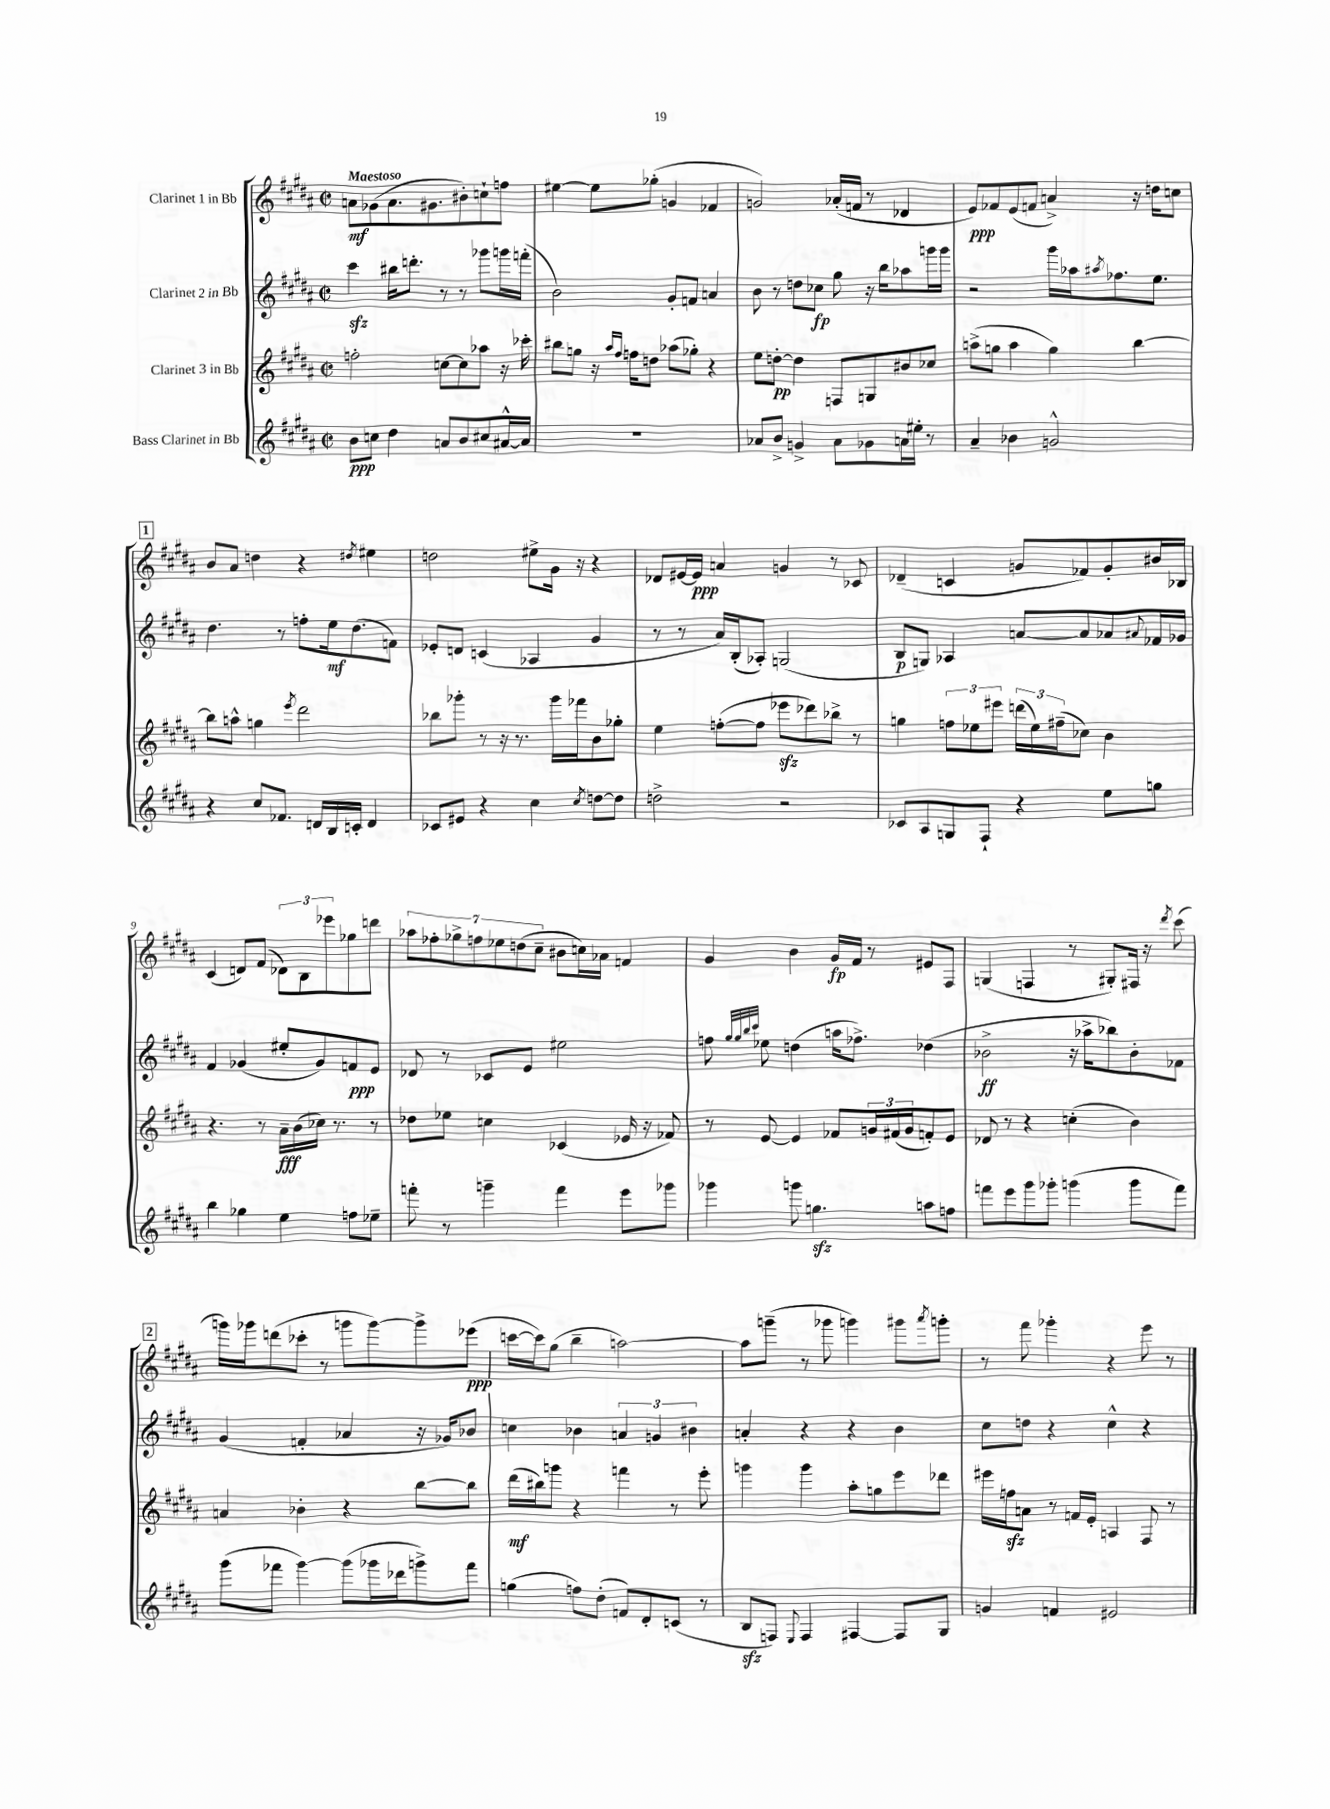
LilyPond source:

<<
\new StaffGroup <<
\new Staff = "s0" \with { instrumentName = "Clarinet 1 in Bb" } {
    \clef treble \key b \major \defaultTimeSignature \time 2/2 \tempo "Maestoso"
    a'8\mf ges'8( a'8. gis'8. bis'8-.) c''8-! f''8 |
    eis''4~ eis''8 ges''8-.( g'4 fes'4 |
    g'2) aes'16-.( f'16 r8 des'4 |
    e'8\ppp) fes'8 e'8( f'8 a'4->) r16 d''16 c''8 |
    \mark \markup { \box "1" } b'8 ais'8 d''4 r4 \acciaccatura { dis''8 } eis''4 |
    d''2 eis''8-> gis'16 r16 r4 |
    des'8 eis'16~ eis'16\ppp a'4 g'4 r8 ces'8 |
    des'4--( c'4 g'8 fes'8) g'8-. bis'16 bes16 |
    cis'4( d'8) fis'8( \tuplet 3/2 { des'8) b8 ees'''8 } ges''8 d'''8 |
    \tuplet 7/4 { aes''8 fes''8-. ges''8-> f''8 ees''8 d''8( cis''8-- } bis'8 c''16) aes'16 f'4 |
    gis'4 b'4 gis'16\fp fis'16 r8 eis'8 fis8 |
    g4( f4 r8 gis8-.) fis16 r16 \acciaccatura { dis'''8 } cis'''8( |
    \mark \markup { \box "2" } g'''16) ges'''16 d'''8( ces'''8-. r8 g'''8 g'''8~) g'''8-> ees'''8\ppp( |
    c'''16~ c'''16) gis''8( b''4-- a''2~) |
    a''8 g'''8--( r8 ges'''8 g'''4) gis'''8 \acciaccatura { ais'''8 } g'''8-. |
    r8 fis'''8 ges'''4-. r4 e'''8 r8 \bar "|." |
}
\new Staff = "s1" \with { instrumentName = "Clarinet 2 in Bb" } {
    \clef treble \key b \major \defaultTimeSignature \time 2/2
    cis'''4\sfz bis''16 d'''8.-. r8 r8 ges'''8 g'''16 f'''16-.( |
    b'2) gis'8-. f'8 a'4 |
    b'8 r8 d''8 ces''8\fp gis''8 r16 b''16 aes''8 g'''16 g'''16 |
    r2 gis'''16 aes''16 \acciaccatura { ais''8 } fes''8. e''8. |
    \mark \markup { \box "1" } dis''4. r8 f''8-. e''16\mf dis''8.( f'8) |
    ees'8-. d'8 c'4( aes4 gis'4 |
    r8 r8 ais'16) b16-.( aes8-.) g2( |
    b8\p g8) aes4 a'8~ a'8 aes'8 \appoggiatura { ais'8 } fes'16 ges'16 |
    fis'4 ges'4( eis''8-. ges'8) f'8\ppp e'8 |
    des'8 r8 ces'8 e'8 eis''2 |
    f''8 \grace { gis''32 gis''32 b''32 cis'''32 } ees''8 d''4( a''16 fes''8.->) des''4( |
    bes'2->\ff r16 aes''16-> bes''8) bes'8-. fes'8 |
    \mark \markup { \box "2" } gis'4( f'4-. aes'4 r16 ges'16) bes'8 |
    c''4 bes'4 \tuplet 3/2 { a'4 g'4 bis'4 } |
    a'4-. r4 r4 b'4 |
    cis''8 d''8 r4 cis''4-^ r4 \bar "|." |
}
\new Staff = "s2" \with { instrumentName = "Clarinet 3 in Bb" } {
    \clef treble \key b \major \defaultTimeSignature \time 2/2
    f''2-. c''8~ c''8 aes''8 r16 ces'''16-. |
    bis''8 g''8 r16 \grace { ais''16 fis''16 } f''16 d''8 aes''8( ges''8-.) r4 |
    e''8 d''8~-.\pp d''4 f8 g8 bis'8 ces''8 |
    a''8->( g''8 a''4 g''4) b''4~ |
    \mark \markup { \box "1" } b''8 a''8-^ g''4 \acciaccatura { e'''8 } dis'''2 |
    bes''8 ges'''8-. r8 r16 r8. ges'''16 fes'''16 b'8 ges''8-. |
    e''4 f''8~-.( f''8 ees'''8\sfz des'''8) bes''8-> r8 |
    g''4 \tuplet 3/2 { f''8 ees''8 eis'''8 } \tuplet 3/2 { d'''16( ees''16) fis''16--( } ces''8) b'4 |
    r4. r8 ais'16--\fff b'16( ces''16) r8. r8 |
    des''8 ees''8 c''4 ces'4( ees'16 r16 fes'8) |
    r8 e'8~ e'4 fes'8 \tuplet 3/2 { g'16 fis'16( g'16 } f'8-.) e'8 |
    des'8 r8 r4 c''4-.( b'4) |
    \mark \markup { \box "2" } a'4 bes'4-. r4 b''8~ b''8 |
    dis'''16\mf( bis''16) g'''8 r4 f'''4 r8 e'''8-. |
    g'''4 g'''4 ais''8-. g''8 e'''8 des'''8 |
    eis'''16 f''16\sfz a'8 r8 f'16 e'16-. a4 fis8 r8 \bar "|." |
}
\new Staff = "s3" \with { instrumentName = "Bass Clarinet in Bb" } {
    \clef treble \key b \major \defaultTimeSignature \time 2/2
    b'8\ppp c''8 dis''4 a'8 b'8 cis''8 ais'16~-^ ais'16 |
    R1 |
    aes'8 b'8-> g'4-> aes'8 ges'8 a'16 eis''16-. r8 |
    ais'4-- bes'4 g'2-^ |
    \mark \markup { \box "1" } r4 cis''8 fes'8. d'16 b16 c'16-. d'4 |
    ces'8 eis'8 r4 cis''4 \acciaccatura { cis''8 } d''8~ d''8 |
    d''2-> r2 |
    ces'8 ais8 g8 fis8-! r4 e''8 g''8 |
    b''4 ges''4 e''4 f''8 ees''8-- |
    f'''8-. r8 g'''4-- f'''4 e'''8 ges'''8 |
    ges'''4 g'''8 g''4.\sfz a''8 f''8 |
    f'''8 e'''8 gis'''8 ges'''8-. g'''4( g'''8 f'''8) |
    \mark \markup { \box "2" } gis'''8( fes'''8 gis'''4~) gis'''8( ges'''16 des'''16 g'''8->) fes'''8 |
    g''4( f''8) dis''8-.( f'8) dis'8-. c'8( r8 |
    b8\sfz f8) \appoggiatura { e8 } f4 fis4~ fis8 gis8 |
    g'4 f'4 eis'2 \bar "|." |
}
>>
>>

- _Written task_:
Gather every line in the records above that contains the string "instrumentName".

- _Solution to this problem_:
\new Staff = "s0" \with { instrumentName = "Clarinet 1 in Bb" } {
\new Staff = "s1" \with { instrumentName = "Clarinet 2 in Bb" } {
\new Staff = "s2" \with { instrumentName = "Clarinet 3 in Bb" } {
\new Staff = "s3" \with { instrumentName = "Bass Clarinet in Bb" } {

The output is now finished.